- [Goal of the exercise] List every line in the entries that contains the string "counterclockwise", treating uppercase and lowercase as different.

Stored items from a collection:
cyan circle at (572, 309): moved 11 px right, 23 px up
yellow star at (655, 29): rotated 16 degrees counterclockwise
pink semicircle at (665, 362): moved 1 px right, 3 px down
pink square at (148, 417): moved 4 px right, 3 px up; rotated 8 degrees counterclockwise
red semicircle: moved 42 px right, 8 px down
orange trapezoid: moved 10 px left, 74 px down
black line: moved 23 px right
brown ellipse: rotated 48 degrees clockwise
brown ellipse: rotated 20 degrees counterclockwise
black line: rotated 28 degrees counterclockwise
==
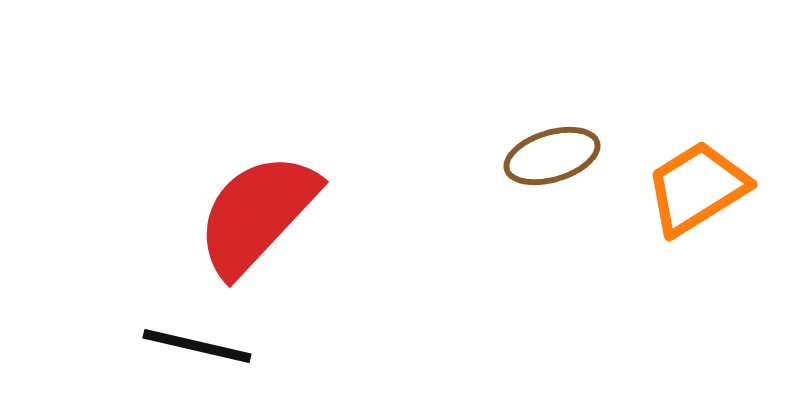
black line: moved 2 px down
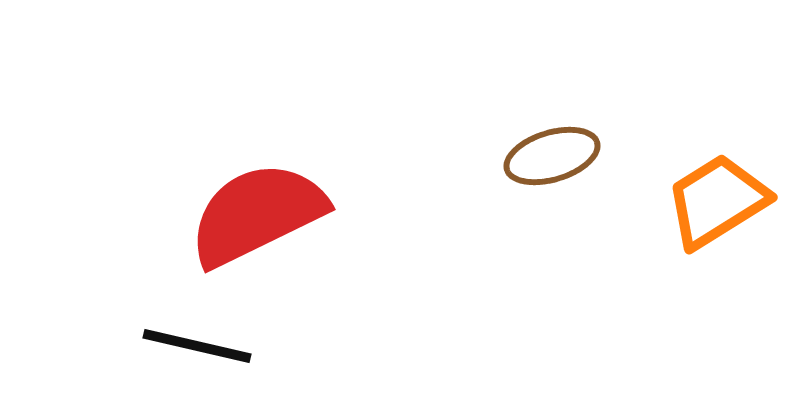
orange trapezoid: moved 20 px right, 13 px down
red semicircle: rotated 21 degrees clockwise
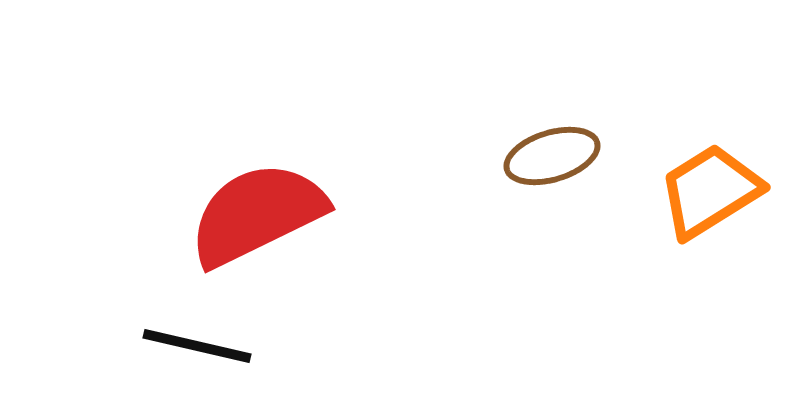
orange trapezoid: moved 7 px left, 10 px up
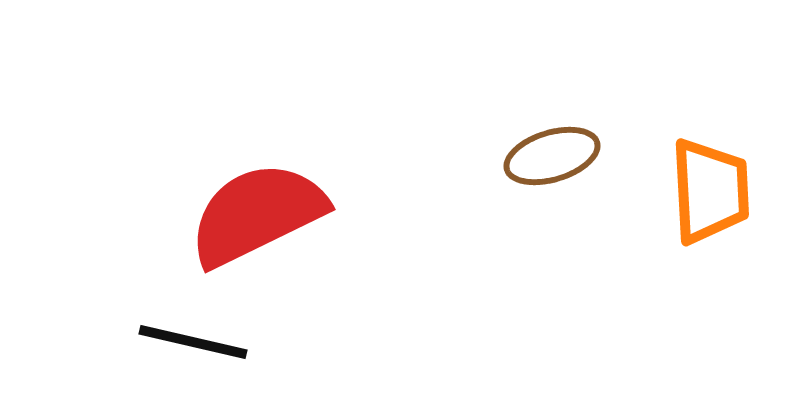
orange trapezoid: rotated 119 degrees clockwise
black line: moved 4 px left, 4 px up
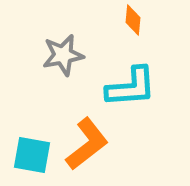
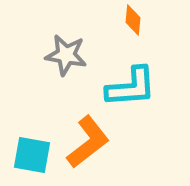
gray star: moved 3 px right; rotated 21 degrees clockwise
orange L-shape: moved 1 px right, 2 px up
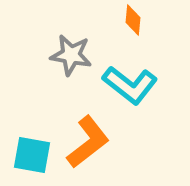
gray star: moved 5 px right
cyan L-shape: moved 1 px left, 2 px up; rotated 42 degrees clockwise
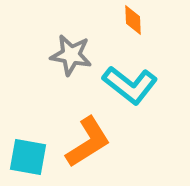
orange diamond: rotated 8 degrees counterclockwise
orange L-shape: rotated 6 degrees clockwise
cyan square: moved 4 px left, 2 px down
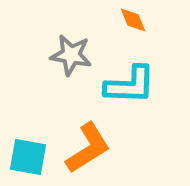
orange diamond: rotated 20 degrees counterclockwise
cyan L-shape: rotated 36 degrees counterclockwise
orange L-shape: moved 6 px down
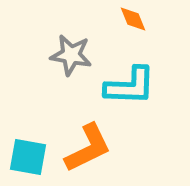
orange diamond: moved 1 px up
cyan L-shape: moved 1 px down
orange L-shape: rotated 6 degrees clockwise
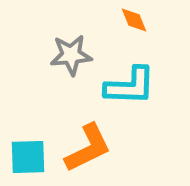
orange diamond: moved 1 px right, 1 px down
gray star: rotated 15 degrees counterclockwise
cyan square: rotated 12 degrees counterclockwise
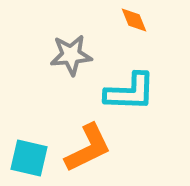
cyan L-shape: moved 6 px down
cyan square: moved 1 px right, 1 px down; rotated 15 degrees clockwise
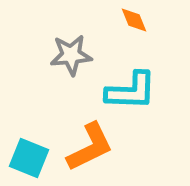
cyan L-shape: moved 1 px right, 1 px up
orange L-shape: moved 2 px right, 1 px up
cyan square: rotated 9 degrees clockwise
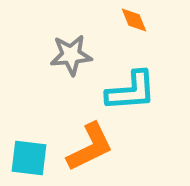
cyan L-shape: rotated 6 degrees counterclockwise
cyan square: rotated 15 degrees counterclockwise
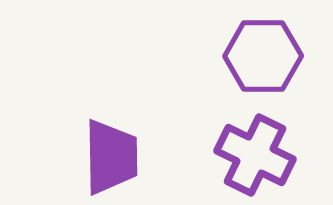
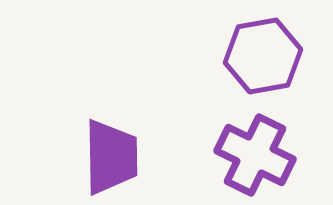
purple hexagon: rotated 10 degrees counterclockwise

- [Result of this task]
yellow star at (655, 29): rotated 16 degrees counterclockwise
pink square at (148, 417): moved 4 px right, 3 px up; rotated 8 degrees counterclockwise
brown ellipse: rotated 20 degrees counterclockwise
black line: rotated 28 degrees counterclockwise
orange diamond: rotated 8 degrees counterclockwise
orange diamond: rotated 20 degrees counterclockwise
cyan L-shape: rotated 36 degrees counterclockwise
gray star: rotated 15 degrees counterclockwise
cyan square: rotated 12 degrees counterclockwise
cyan L-shape: rotated 6 degrees counterclockwise
cyan square: rotated 15 degrees counterclockwise
purple hexagon: rotated 10 degrees counterclockwise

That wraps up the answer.